#### 提示した項目:
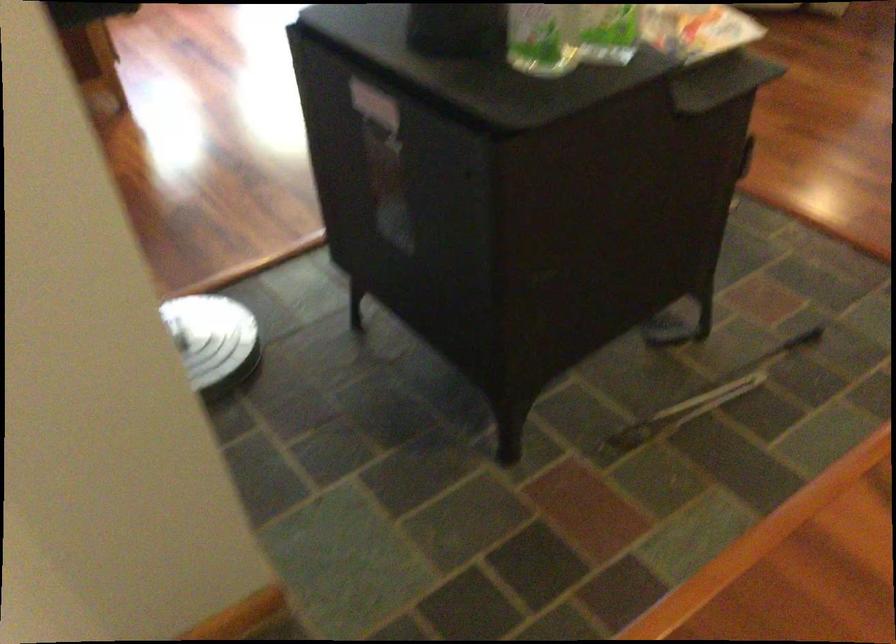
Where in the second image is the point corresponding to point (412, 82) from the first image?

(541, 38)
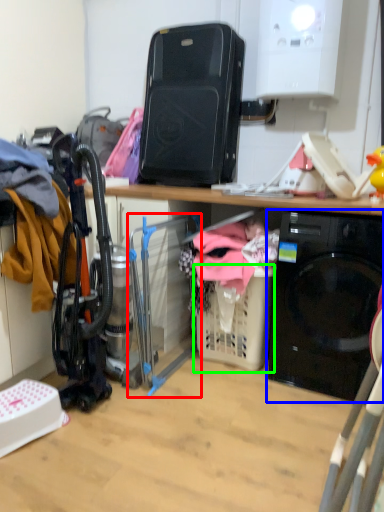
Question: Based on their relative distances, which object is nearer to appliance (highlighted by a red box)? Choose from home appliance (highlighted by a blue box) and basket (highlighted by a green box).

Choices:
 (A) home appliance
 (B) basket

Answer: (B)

==

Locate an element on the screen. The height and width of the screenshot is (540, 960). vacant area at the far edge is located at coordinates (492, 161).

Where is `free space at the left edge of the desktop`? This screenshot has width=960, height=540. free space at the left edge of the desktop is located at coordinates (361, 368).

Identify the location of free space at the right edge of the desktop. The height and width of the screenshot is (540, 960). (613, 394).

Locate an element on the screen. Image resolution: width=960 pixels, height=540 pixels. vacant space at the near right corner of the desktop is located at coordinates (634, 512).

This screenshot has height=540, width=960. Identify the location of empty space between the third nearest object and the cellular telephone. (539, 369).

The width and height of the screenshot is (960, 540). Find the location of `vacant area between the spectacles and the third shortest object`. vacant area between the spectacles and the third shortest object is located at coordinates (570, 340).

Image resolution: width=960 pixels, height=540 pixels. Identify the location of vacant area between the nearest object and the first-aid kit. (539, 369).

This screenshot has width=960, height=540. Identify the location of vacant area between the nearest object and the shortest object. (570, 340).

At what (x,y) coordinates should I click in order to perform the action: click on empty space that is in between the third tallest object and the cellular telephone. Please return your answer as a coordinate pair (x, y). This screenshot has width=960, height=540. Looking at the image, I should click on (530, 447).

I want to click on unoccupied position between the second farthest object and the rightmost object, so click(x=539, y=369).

...

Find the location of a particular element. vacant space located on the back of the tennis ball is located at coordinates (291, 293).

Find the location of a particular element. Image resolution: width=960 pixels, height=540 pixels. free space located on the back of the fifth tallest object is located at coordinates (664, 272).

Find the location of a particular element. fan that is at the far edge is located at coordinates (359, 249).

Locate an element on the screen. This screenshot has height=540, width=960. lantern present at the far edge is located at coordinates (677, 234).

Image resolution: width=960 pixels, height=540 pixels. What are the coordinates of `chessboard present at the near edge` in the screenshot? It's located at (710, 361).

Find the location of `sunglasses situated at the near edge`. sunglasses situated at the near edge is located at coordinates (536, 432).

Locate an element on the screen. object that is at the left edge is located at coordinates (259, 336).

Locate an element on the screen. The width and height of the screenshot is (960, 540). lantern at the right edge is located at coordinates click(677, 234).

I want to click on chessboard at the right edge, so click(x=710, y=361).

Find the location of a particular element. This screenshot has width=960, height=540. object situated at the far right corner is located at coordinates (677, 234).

#### 課題の説明:
「Where in the」を含む行から「Answer: (B)」を含む行までを、両端の行も含めて一字一句そのまま書き出すこと。画像は答えに入れないこと。

#### 解答例:
Where in the second image is the point corresponding to point (412, 82) from the first image?

(541, 38)
Question: Based on their relative distances, which object is nearer to appliance (highlighted by a red box)? Choose from home appliance (highlighted by a blue box) and basket (highlighted by a green box).

Choices:
 (A) home appliance
 (B) basket

Answer: (B)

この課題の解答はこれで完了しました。